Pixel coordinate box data
#####
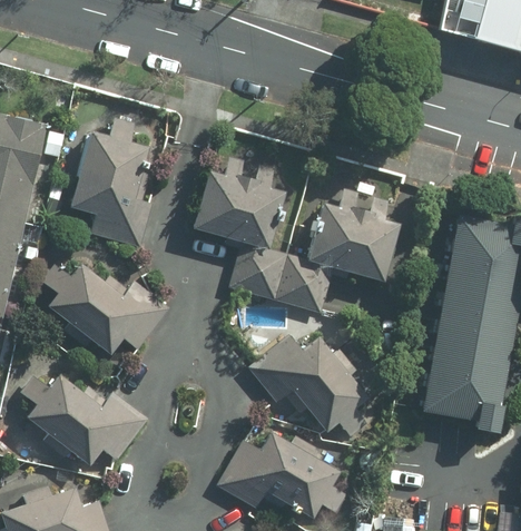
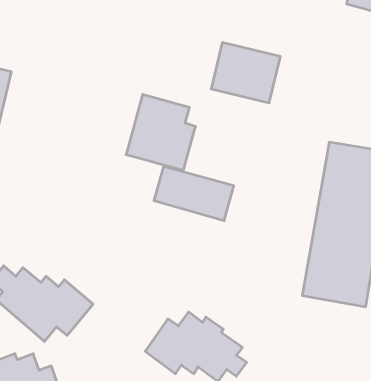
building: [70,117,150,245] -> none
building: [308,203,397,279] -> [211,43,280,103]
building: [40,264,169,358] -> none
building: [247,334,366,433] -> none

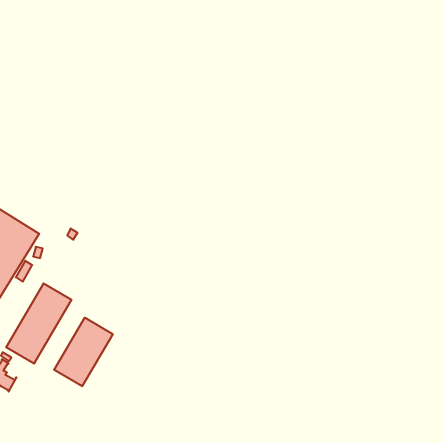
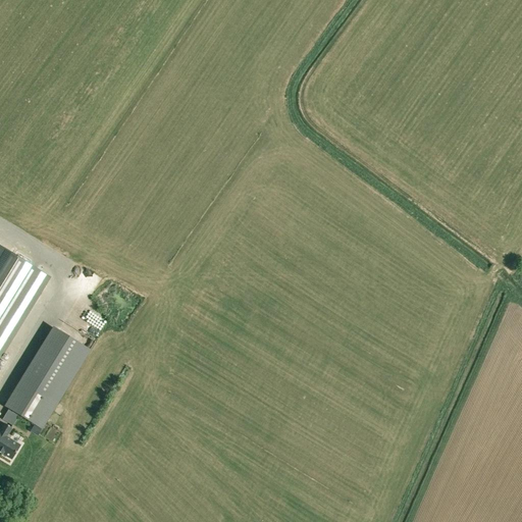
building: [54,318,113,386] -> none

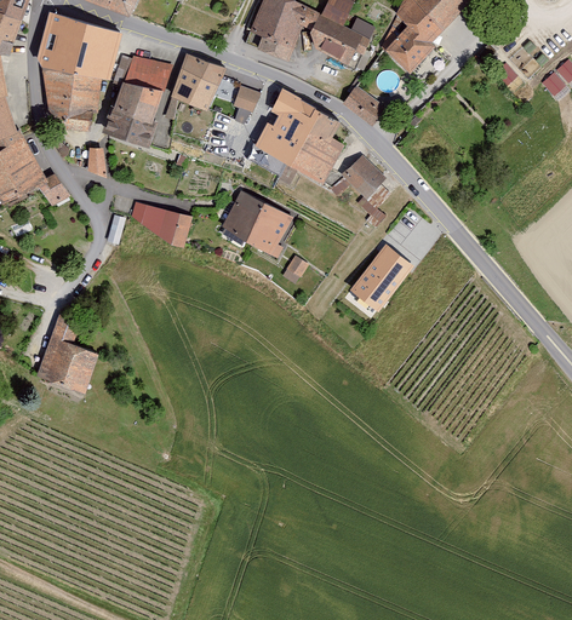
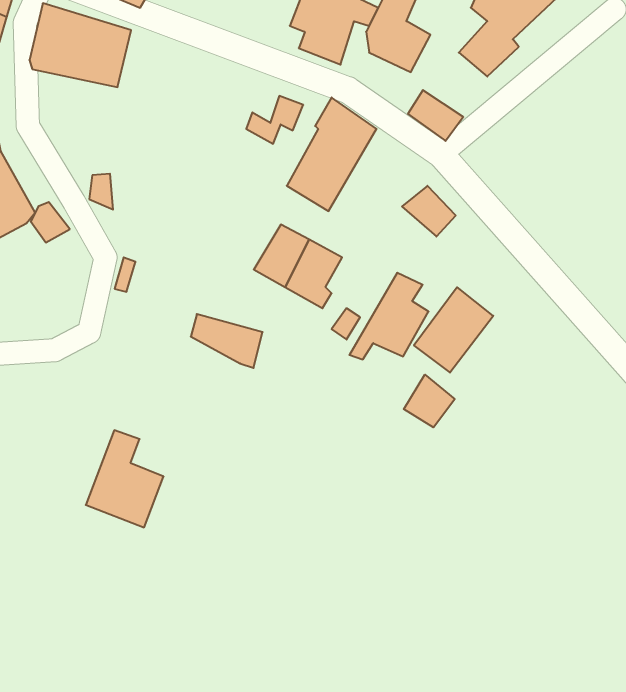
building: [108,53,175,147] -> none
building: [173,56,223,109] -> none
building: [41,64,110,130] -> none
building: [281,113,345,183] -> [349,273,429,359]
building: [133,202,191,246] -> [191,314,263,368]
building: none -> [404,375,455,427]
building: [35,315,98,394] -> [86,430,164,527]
#####
• _The task_: Nothing but the lines from the one with "building: [281,113,345,183] ->" through the end of the data above should be reproduced, each exactly, both ends included.

• _Solution_:
building: [281,113,345,183] -> [349,273,429,359]
building: [133,202,191,246] -> [191,314,263,368]
building: none -> [404,375,455,427]
building: [35,315,98,394] -> [86,430,164,527]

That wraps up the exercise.